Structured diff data
※
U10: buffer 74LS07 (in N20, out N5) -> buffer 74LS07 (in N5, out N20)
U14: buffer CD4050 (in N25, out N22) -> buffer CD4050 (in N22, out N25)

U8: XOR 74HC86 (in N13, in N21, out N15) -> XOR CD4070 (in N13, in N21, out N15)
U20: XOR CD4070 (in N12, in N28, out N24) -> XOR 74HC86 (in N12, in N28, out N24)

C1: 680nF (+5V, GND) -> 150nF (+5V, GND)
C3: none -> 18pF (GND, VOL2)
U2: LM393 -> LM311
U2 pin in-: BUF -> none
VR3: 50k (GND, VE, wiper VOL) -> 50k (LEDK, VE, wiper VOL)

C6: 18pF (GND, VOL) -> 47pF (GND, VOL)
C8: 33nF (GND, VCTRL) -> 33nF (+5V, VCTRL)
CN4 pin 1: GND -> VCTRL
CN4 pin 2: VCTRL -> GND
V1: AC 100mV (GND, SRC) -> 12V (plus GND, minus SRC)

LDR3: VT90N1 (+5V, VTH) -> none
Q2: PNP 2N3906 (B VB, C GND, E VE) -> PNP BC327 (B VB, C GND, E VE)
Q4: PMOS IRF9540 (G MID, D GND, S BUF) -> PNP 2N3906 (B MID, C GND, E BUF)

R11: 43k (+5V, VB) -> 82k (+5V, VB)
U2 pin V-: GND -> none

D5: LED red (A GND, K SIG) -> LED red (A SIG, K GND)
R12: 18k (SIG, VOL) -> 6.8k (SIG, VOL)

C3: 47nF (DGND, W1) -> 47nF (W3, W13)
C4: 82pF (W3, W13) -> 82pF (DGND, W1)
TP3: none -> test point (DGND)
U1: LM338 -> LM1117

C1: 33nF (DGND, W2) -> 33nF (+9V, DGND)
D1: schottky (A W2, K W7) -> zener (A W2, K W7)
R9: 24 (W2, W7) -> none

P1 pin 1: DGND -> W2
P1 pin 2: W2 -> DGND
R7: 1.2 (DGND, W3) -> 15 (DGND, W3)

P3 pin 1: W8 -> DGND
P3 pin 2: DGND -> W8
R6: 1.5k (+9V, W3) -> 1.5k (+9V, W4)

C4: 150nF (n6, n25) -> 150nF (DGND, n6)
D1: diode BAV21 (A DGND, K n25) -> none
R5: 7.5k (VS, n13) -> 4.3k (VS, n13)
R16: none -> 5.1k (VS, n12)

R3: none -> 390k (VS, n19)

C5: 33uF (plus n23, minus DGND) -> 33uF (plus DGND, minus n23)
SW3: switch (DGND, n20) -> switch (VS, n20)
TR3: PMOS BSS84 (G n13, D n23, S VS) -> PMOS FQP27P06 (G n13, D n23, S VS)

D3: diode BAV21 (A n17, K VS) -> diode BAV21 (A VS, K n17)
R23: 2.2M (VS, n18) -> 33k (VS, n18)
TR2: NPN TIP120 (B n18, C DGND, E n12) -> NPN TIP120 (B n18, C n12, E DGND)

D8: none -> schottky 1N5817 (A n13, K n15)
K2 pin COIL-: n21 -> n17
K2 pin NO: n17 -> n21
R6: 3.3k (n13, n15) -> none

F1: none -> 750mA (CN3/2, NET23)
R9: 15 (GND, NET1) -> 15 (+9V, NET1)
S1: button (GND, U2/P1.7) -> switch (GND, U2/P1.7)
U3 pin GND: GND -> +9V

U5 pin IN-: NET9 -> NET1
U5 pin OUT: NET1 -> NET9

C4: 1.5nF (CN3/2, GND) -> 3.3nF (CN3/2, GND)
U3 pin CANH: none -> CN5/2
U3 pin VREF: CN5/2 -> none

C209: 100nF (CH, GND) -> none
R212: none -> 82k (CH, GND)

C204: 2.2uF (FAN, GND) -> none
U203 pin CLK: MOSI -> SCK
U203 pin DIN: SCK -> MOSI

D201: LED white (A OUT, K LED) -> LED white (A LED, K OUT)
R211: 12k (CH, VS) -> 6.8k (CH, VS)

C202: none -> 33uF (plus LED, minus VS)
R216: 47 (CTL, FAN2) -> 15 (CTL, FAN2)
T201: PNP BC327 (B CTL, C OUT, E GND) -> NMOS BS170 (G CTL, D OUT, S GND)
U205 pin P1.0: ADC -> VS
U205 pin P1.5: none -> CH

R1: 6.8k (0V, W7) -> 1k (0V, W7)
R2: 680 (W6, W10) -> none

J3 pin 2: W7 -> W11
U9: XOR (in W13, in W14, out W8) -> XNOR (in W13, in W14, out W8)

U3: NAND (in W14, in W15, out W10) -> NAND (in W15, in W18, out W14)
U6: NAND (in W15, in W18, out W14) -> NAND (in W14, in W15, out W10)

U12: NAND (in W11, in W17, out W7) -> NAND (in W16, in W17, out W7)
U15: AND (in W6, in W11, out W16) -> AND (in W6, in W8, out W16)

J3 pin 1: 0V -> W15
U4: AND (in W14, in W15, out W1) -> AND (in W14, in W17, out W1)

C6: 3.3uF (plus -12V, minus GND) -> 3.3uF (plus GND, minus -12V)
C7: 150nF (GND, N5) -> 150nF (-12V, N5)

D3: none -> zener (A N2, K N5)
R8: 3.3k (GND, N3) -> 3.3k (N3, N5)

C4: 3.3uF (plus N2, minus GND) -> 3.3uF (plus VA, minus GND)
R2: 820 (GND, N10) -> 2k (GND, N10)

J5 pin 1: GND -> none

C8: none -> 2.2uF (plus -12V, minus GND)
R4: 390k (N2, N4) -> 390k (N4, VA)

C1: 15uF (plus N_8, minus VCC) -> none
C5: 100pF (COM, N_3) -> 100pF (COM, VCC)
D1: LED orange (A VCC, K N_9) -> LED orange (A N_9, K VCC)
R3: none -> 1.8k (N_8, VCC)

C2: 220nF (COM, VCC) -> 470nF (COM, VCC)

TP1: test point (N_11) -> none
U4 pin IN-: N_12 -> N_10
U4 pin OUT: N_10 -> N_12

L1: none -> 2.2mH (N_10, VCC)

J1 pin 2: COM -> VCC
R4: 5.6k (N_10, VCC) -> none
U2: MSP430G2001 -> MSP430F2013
※
Exercise.
What lines in the records above include the string "NAND"? Copy each one.

Task output.
U3: NAND (in W14, in W15, out W10) -> NAND (in W15, in W18, out W14)
U6: NAND (in W15, in W18, out W14) -> NAND (in W14, in W15, out W10)
U12: NAND (in W11, in W17, out W7) -> NAND (in W16, in W17, out W7)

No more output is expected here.